- SOURCE MATERIAL:
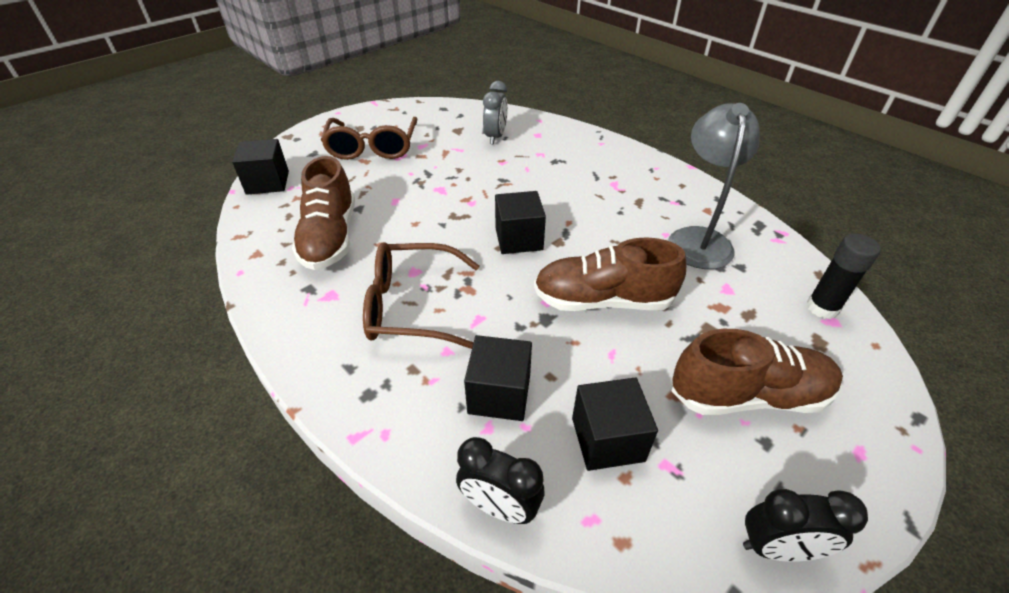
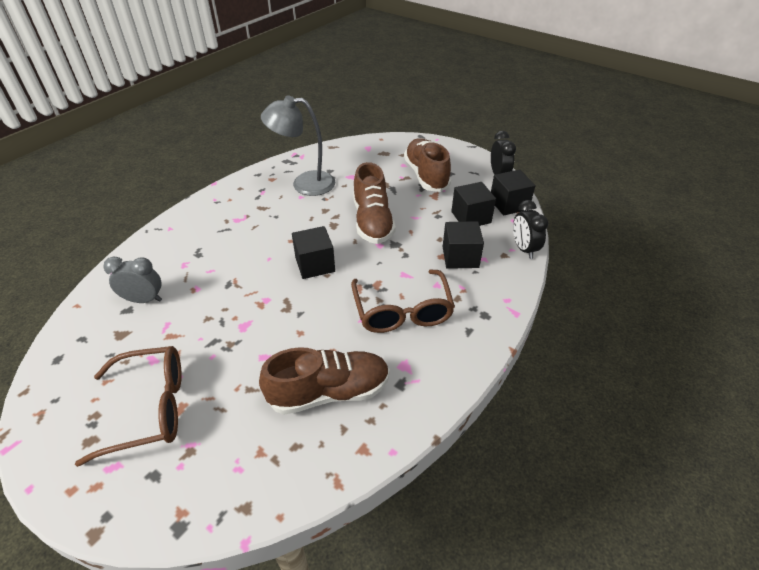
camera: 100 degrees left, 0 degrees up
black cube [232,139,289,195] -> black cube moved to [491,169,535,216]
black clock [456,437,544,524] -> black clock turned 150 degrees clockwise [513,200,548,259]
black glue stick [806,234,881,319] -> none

- YOUR GOAL: Which lines in the material contain the word "degrees"? Pull each of them out.

- SOLVED EXERCISE:
camera: 100 degrees left, 0 degrees up
black clock [456,437,544,524] -> black clock turned 150 degrees clockwise [513,200,548,259]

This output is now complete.